YOUR GOAL |
Though the entries hold pictures, only their text should be duplicated, exactly and in full.

INPUT |
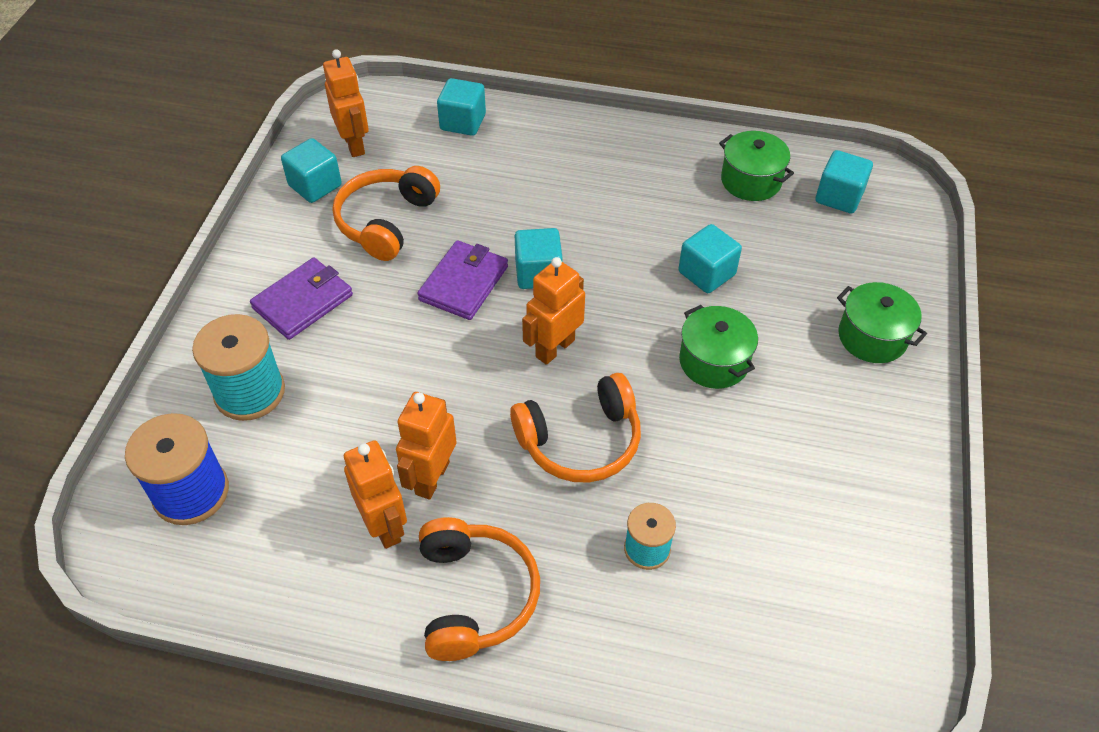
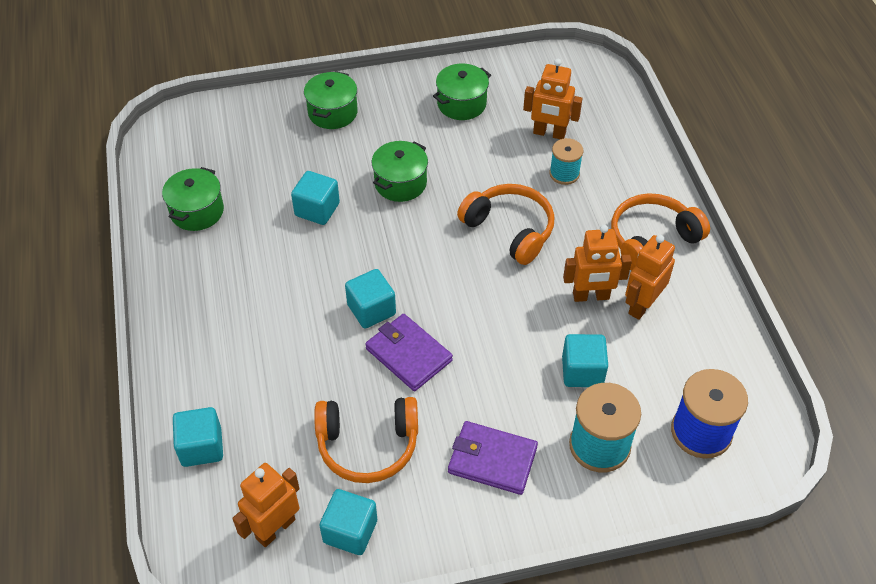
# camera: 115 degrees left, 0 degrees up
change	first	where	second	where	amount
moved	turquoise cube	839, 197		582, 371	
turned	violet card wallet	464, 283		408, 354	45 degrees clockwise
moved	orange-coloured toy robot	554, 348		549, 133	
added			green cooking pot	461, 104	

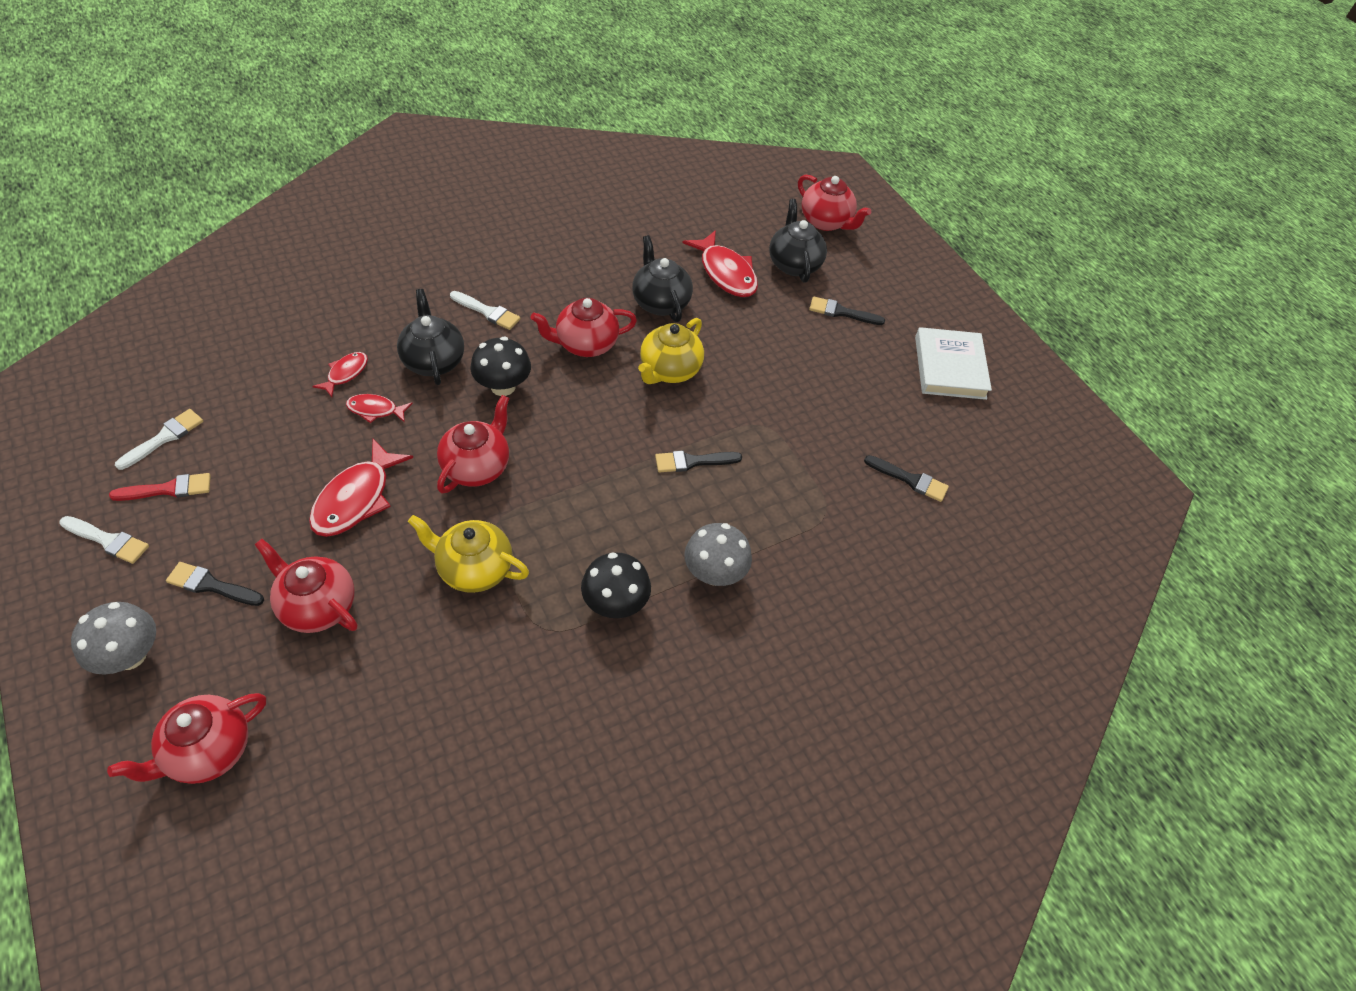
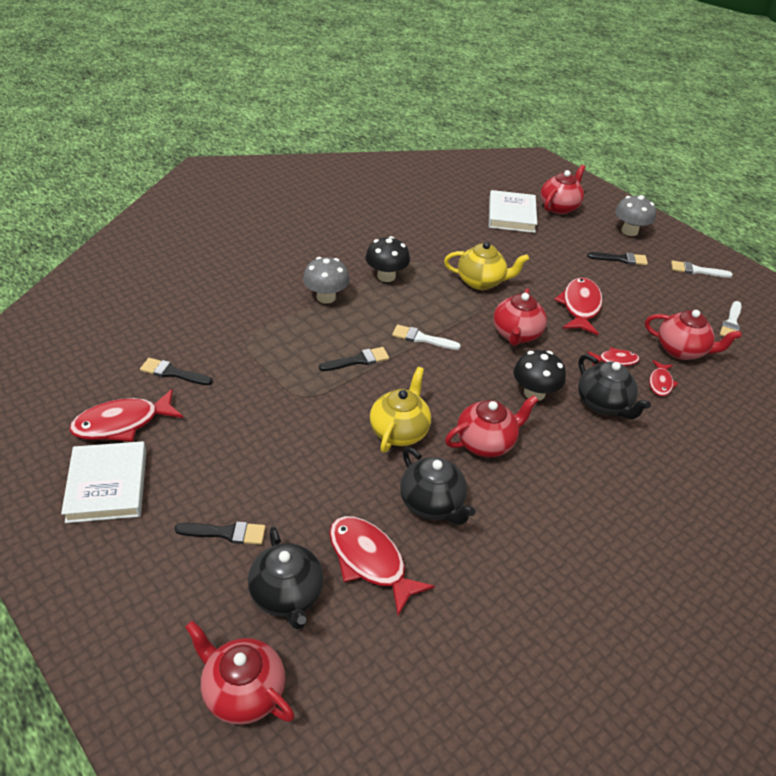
# camera: 170 degrees right, 10 degrees down
change	first	where	second	where	amount
moved	snow-white paint brush	487, 312		422, 338	
removed	scarlet paint brush	168, 489			
moved	scarlet tea pot	317, 606		681, 350	
added			snow-white hardback	511, 215	
added			scarlet fish	122, 423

SOLUTION TO THE PROBLEM |
# camera: 115 degrees left, 0 degrees up
change	first	where	second	where	amount
moved	turquoise cube	839, 197		582, 371	
turned	violet card wallet	464, 283		408, 354	45 degrees clockwise
moved	orange-coloured toy robot	554, 348		549, 133	
added			green cooking pot	461, 104	

# camera: 170 degrees right, 10 degrees down
change	first	where	second	where	amount
moved	snow-white paint brush	487, 312		422, 338	
removed	scarlet paint brush	168, 489			
moved	scarlet tea pot	317, 606		681, 350	
added			snow-white hardback	511, 215	
added			scarlet fish	122, 423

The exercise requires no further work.